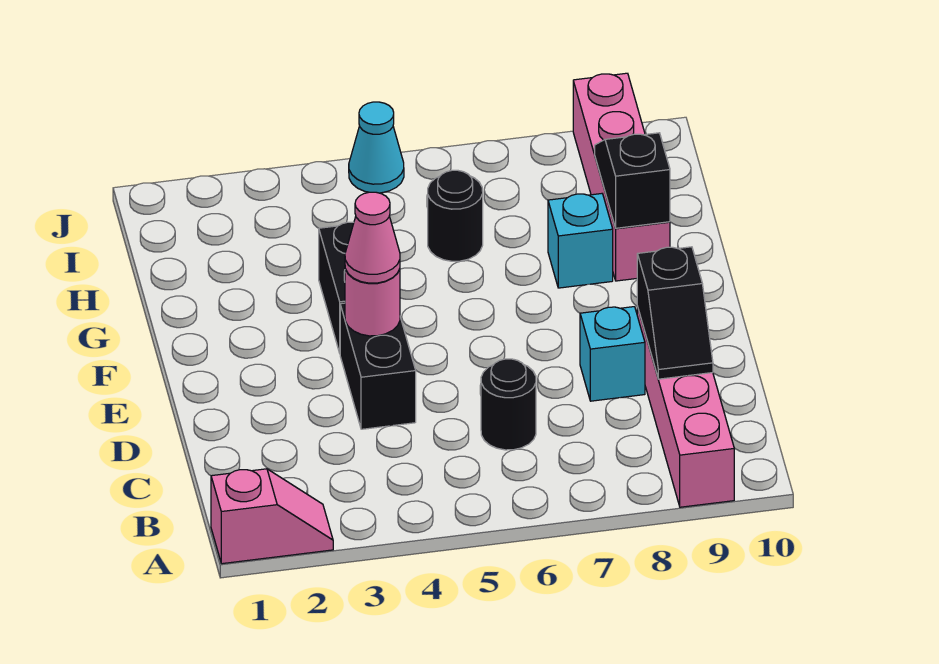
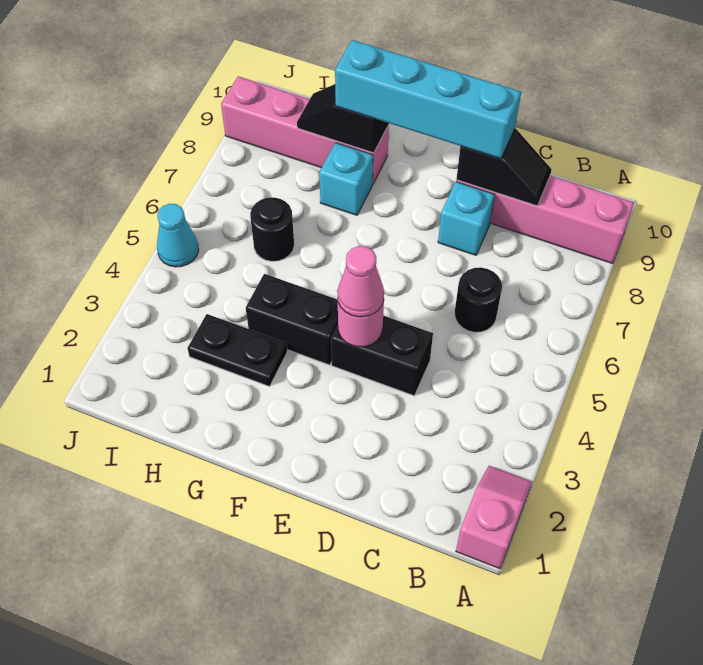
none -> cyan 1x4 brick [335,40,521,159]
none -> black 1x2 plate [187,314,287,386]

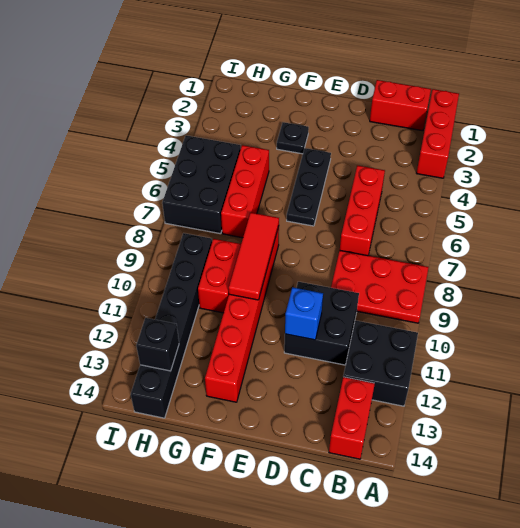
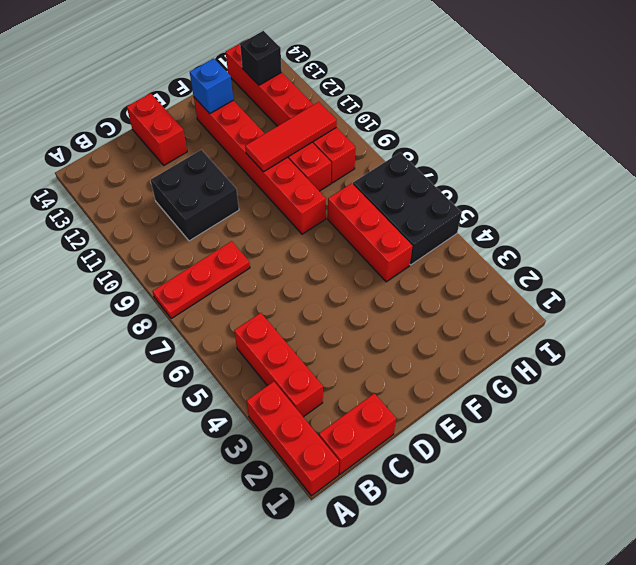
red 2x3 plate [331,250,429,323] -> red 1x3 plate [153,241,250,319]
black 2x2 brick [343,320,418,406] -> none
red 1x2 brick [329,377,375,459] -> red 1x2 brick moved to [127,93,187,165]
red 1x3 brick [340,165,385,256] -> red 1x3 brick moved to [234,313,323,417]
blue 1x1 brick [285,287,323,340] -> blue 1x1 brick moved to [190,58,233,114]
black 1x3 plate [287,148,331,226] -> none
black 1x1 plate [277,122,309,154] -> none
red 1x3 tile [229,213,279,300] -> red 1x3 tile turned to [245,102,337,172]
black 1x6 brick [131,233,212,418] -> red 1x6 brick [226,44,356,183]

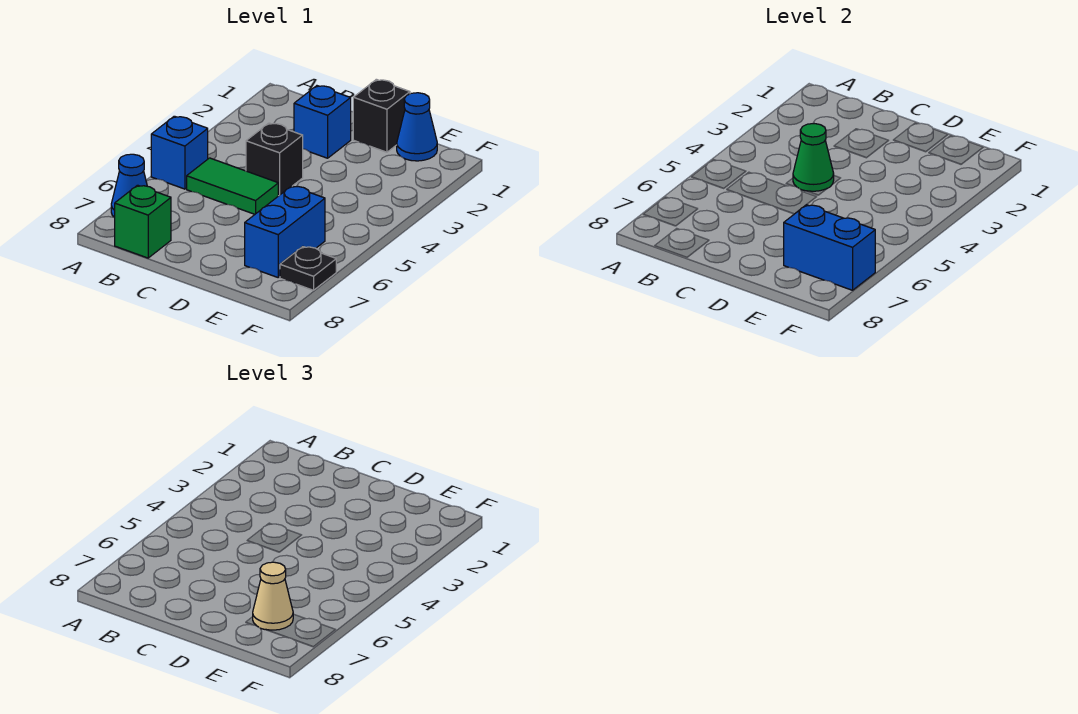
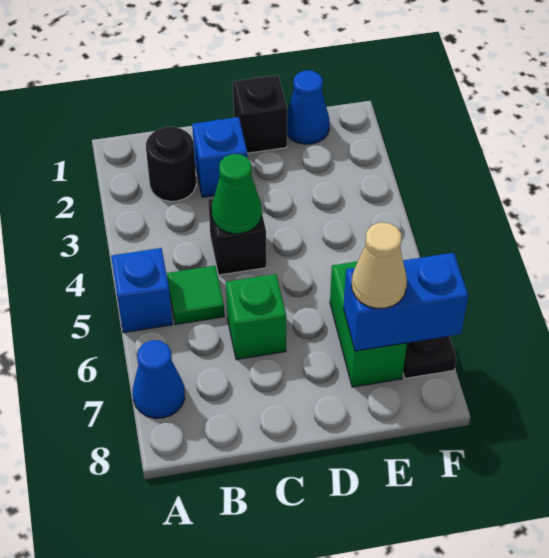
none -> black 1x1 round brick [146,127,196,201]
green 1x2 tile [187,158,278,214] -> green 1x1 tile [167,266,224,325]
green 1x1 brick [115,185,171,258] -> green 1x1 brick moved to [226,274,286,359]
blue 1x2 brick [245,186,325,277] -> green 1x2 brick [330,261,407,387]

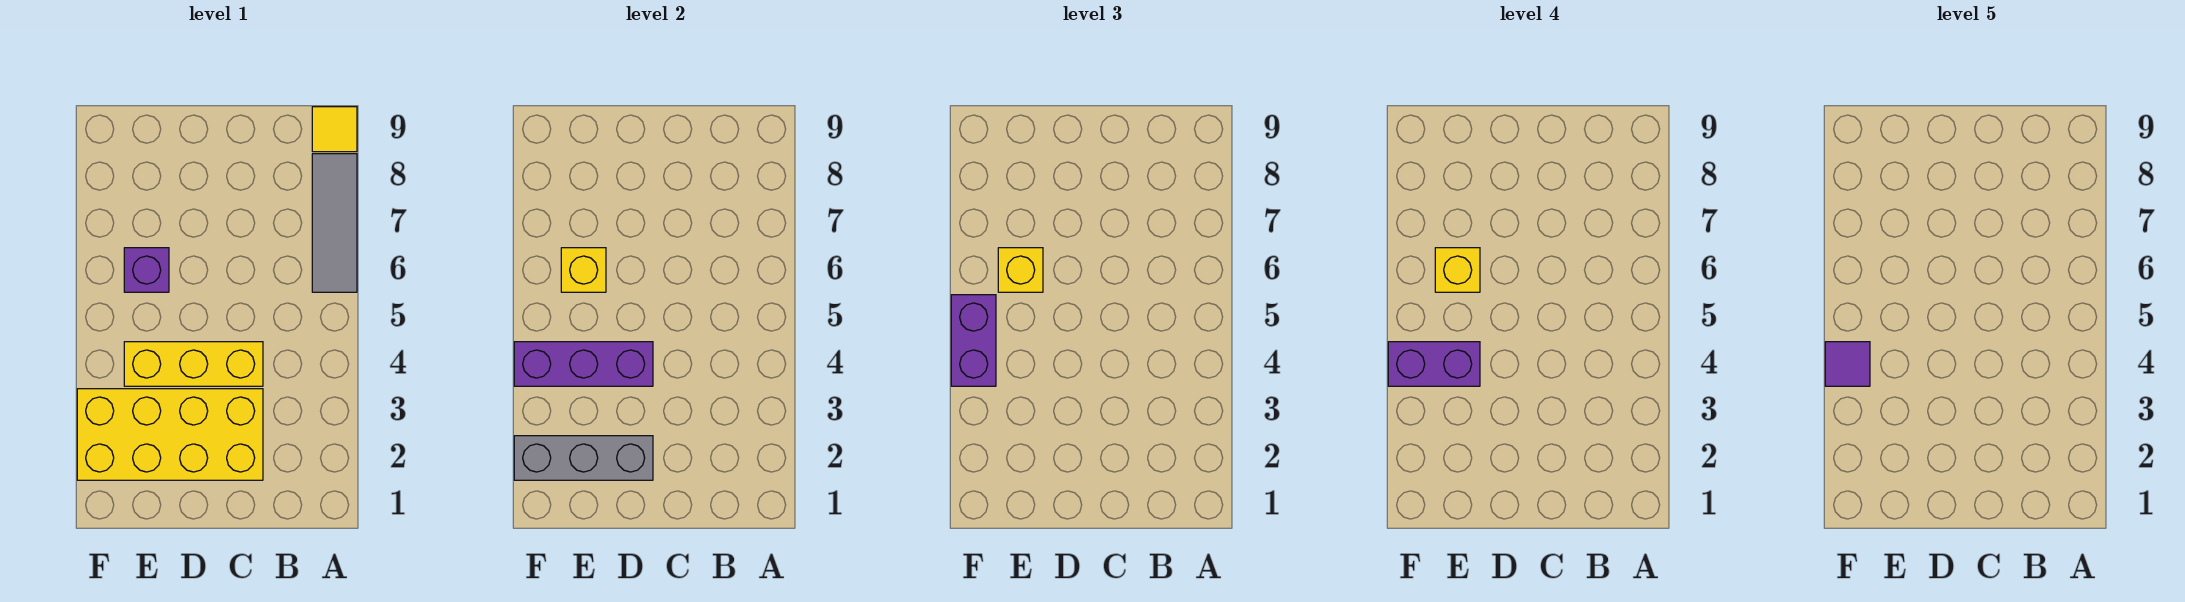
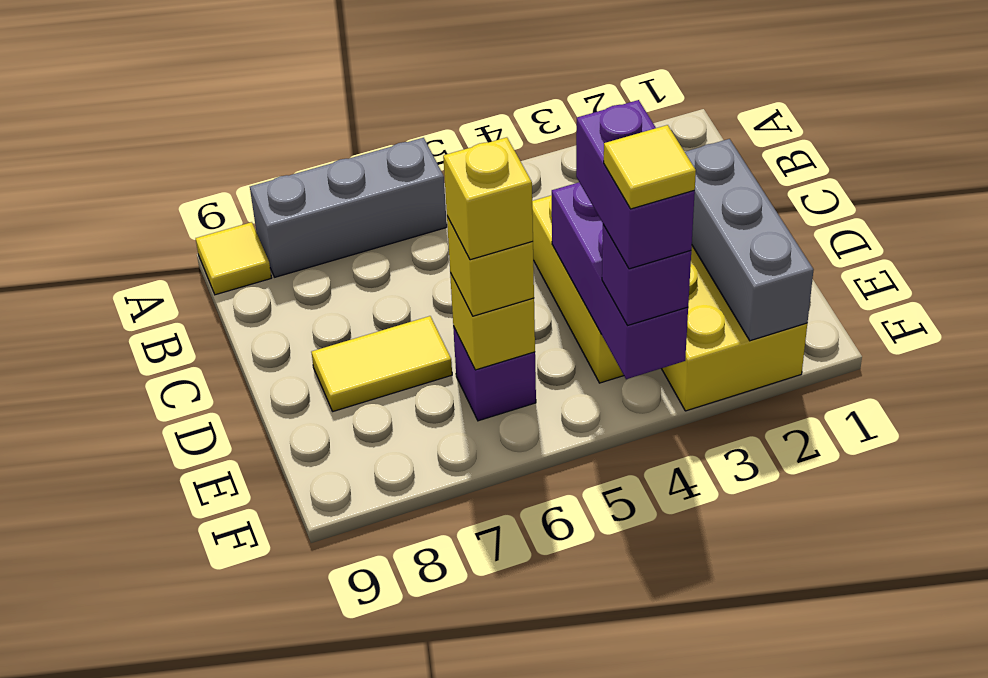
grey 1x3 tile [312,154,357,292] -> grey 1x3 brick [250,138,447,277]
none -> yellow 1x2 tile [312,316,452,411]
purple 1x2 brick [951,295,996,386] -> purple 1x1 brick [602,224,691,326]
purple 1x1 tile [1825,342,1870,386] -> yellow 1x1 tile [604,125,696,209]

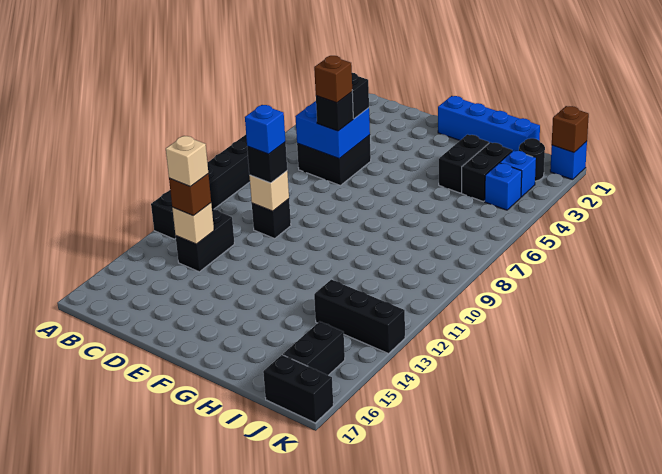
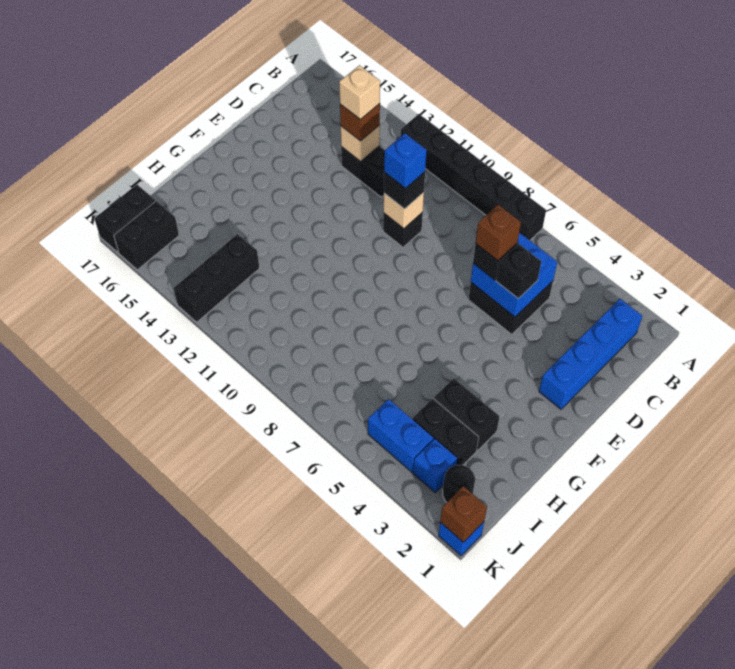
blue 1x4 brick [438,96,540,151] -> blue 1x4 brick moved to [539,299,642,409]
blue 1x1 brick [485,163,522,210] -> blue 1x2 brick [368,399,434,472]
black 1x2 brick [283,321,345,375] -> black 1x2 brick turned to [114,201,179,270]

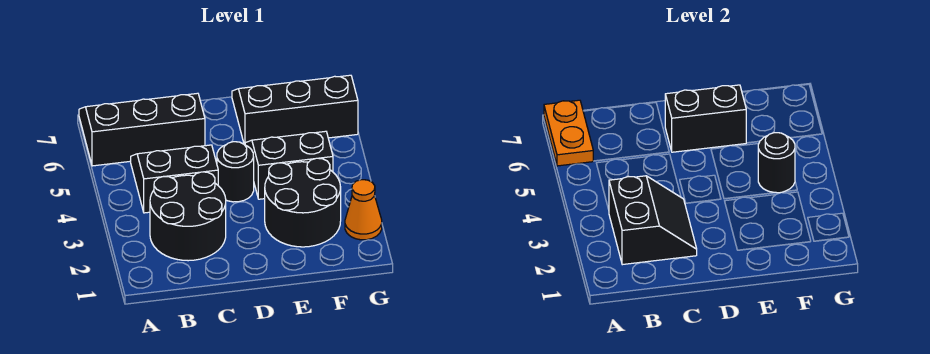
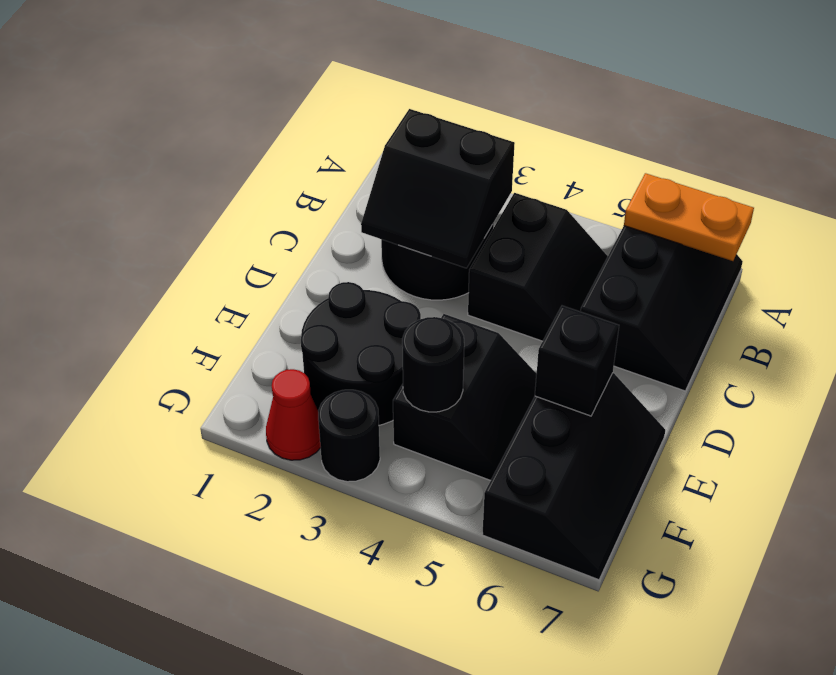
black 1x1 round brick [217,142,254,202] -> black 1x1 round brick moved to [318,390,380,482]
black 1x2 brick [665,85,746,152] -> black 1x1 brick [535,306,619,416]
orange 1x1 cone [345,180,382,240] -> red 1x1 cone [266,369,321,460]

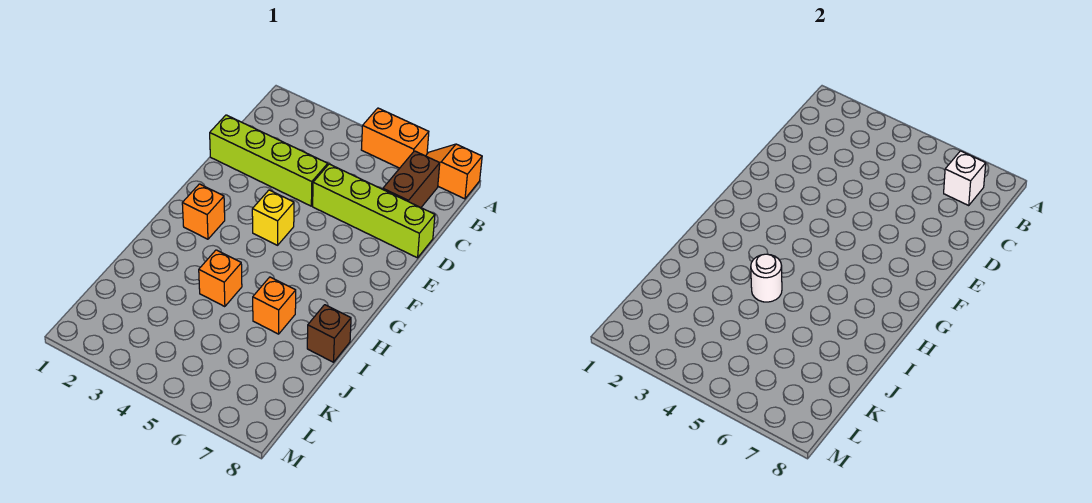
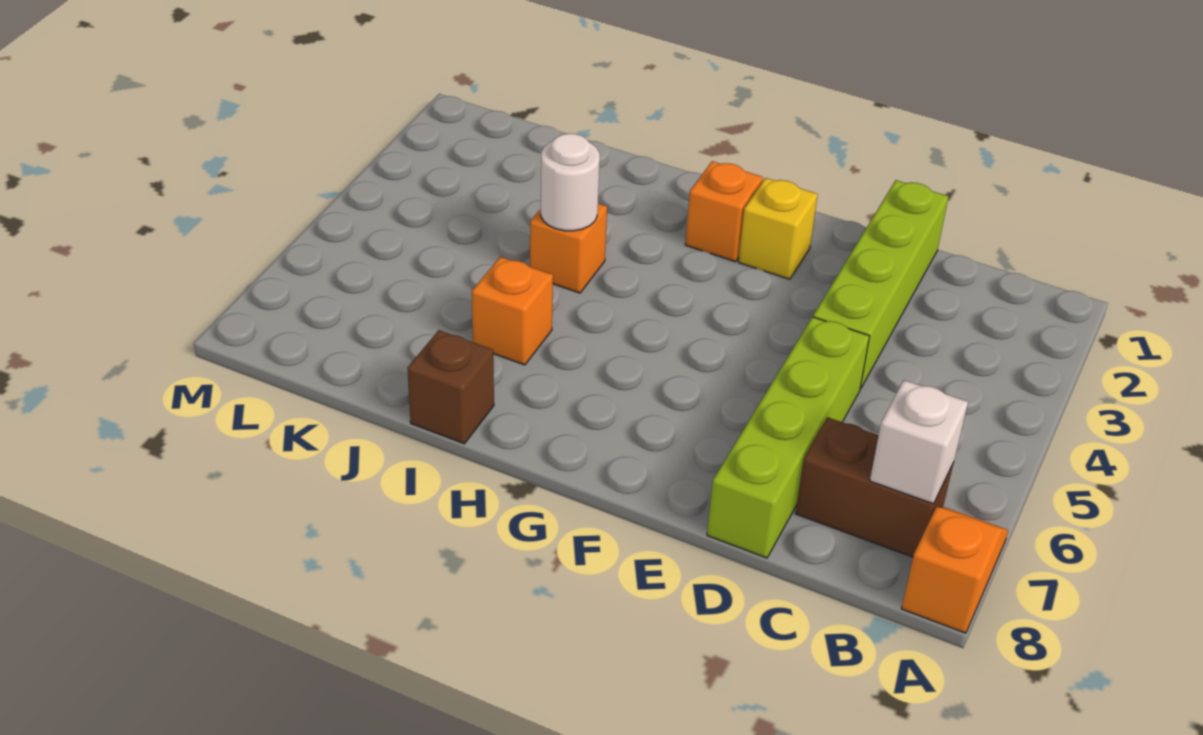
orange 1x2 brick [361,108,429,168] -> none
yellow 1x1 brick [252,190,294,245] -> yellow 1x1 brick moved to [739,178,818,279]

**Exercise objective**. For the listing above, print only the lines starting at the line containing "red 2x3 plate" and ending at the line containing "blue 1x1 brick [285,287,323,340]", exactly, both included.

**Exercise response**.
red 2x3 plate [331,250,429,323] -> red 1x3 plate [153,241,250,319]
black 2x2 brick [343,320,418,406] -> none
red 1x2 brick [329,377,375,459] -> red 1x2 brick moved to [127,93,187,165]
red 1x3 brick [340,165,385,256] -> red 1x3 brick moved to [234,313,323,417]
blue 1x1 brick [285,287,323,340] -> blue 1x1 brick moved to [190,58,233,114]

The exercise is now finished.